* **Problem description**: Before copying, remove every picture, and then repeat all entries below precisely as written.

"""

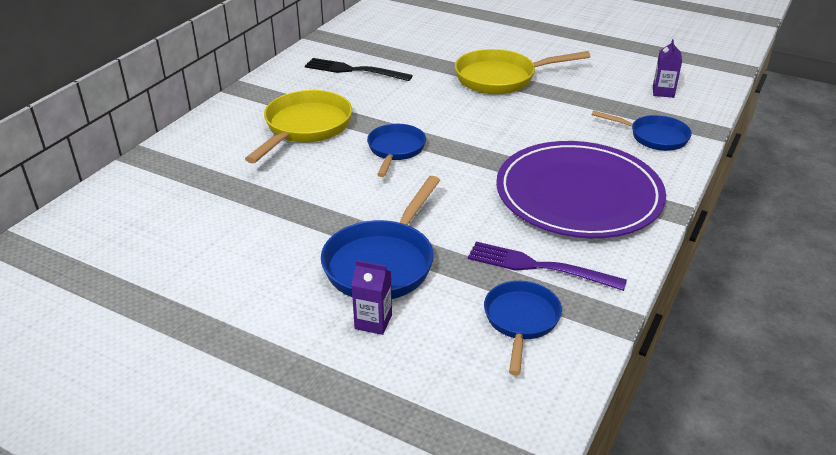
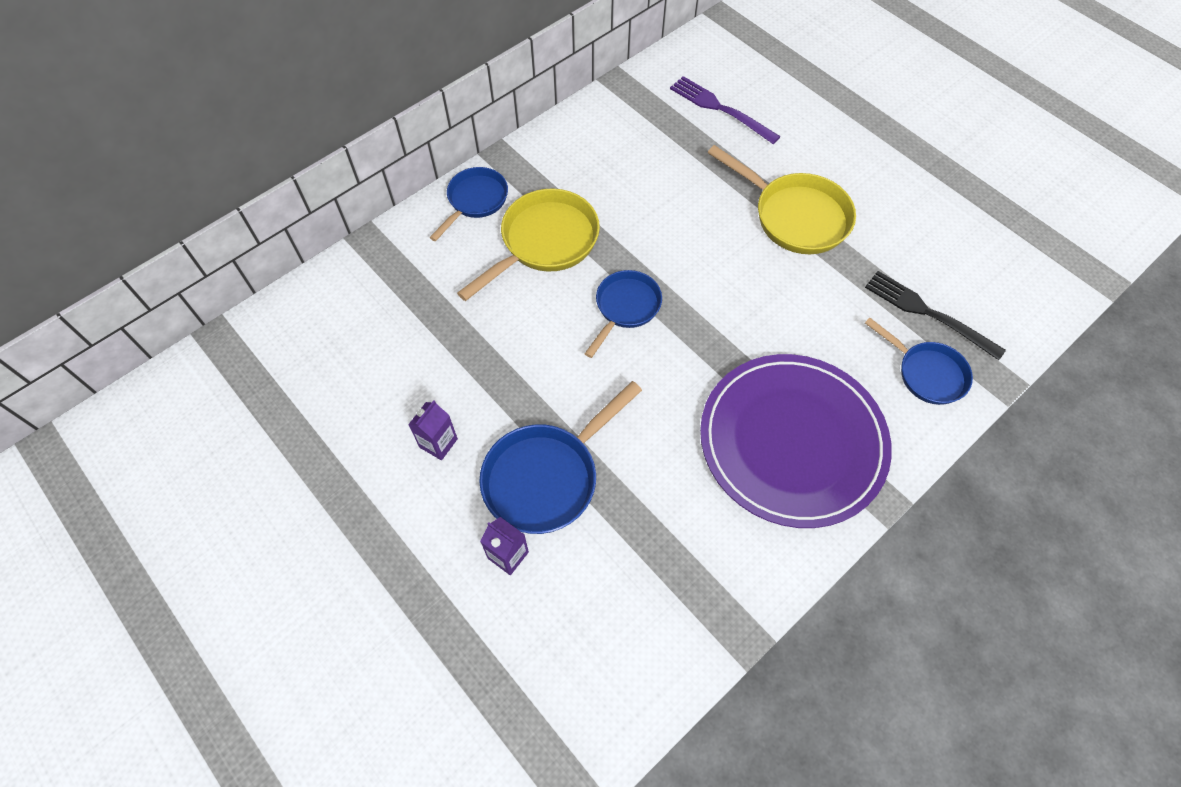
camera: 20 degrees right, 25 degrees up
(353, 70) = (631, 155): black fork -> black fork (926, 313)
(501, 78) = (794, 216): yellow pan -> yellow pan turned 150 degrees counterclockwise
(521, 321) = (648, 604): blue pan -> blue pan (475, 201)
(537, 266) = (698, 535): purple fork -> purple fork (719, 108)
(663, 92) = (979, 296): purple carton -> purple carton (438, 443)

"""

* **The answer**:
camera: 20 degrees right, 25 degrees up
(353, 70) = (631, 155): black fork -> black fork (926, 313)
(501, 78) = (794, 216): yellow pan -> yellow pan turned 150 degrees counterclockwise
(521, 321) = (648, 604): blue pan -> blue pan (475, 201)
(537, 266) = (698, 535): purple fork -> purple fork (719, 108)
(663, 92) = (979, 296): purple carton -> purple carton (438, 443)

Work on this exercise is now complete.